◆ **DESCRIPTION OF THE TASK**: Reproduce word for word the lines in the records below, starting with the line that contains "so click(442, 350)." and continuing through the line that contains "coordinates (411, 367).".

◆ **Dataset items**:
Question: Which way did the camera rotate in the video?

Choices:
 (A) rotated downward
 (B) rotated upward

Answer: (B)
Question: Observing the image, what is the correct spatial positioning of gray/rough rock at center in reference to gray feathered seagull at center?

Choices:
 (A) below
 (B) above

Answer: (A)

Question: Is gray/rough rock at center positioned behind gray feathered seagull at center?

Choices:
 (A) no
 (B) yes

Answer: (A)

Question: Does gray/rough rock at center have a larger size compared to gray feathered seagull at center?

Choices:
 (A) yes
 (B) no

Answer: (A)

--

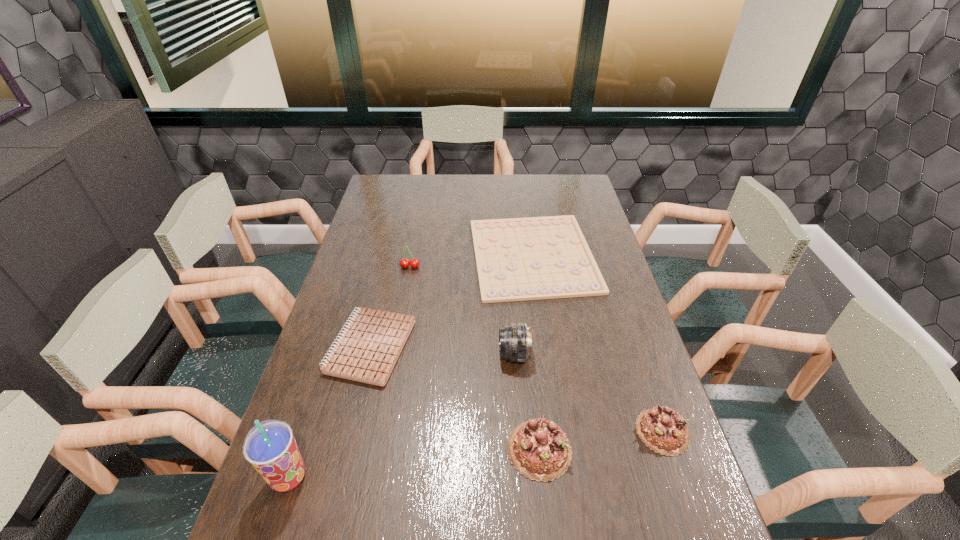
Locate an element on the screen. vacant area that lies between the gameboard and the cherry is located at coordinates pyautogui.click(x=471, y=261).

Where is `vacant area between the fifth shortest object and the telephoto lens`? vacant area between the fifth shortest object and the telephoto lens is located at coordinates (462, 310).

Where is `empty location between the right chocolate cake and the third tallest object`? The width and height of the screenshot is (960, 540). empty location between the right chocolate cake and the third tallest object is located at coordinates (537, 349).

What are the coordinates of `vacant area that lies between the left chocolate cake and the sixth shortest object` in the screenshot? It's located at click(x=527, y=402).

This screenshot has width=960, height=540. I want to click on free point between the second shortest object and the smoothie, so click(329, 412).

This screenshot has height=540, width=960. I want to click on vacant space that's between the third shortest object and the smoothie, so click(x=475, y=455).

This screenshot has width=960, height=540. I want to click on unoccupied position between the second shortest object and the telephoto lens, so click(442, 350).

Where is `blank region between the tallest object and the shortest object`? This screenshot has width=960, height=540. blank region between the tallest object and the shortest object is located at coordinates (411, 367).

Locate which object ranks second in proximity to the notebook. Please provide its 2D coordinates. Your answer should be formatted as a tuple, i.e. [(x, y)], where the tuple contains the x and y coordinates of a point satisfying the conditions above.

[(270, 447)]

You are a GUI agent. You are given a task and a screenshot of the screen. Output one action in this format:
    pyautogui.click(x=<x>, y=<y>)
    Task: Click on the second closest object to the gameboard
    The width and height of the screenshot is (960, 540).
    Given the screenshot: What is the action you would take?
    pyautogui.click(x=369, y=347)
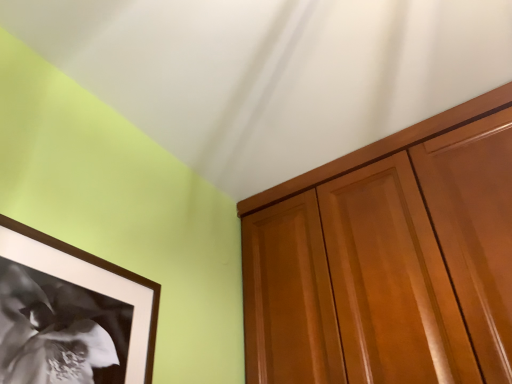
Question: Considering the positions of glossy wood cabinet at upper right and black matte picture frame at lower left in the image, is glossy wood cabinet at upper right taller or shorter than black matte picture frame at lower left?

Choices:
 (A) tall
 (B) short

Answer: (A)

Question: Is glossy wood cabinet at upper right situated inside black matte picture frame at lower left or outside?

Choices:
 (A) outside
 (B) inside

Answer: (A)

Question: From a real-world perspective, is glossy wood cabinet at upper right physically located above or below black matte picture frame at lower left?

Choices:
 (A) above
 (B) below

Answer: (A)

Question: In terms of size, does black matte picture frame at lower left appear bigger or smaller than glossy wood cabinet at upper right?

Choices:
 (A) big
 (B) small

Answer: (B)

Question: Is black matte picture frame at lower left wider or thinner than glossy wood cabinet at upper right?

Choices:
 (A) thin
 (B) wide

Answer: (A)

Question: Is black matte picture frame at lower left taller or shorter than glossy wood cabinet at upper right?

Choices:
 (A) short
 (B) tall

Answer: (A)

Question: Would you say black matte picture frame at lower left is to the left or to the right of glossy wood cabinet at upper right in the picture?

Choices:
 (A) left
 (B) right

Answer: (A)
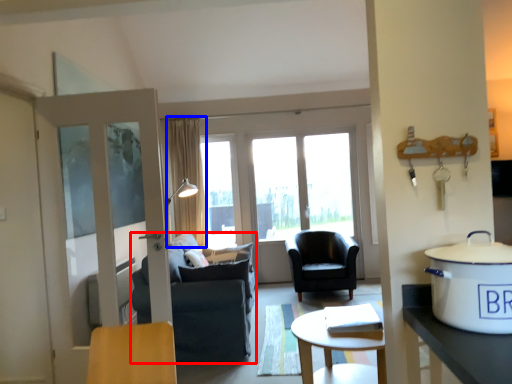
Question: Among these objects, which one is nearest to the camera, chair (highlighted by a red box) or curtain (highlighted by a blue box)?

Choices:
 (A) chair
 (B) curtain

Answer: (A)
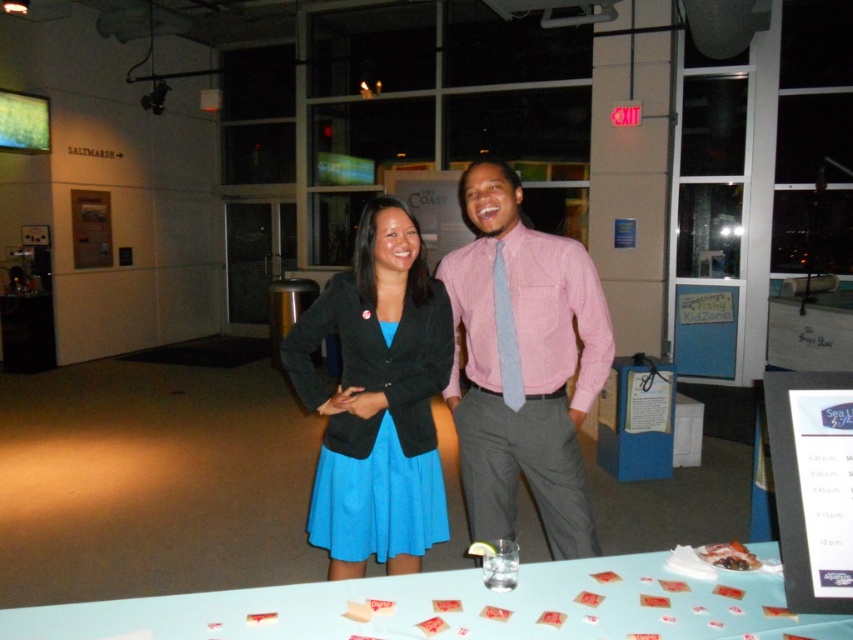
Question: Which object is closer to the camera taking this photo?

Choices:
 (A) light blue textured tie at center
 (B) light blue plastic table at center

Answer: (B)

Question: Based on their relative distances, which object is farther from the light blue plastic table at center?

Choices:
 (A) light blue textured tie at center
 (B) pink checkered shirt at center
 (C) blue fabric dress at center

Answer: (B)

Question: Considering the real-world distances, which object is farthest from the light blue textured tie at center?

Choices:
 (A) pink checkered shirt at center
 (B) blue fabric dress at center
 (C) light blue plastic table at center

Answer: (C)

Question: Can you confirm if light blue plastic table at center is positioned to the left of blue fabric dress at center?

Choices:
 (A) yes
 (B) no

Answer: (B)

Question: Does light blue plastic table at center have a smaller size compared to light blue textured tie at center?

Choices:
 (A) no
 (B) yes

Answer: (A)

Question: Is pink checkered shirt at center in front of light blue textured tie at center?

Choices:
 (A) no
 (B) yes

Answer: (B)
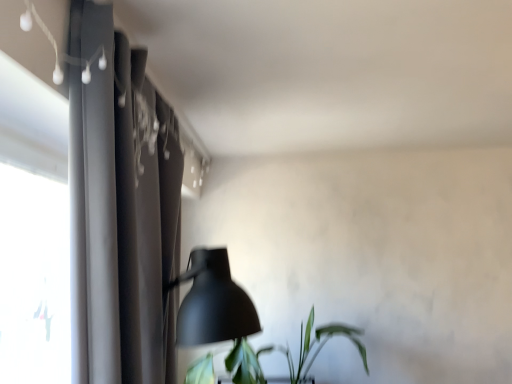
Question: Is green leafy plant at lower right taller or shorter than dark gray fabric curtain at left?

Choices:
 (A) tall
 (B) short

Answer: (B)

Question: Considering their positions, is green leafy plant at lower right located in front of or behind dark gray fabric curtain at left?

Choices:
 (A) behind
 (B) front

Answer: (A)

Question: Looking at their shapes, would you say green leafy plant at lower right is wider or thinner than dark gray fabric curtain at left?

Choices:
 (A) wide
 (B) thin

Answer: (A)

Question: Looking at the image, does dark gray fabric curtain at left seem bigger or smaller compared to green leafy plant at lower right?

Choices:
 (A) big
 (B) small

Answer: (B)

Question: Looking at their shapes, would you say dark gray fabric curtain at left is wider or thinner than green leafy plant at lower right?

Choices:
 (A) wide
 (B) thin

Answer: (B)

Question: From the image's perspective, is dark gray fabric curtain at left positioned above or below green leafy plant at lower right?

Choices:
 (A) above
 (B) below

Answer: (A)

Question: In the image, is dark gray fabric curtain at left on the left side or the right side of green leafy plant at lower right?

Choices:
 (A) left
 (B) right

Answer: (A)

◆ **TASK RESPONSE**:
This screenshot has width=960, height=540. I want to click on unoccupied position between the second shortest object and the telephoto lens, so click(442, 350).

Where is `blank region between the tallest object and the shortest object`? This screenshot has width=960, height=540. blank region between the tallest object and the shortest object is located at coordinates (411, 367).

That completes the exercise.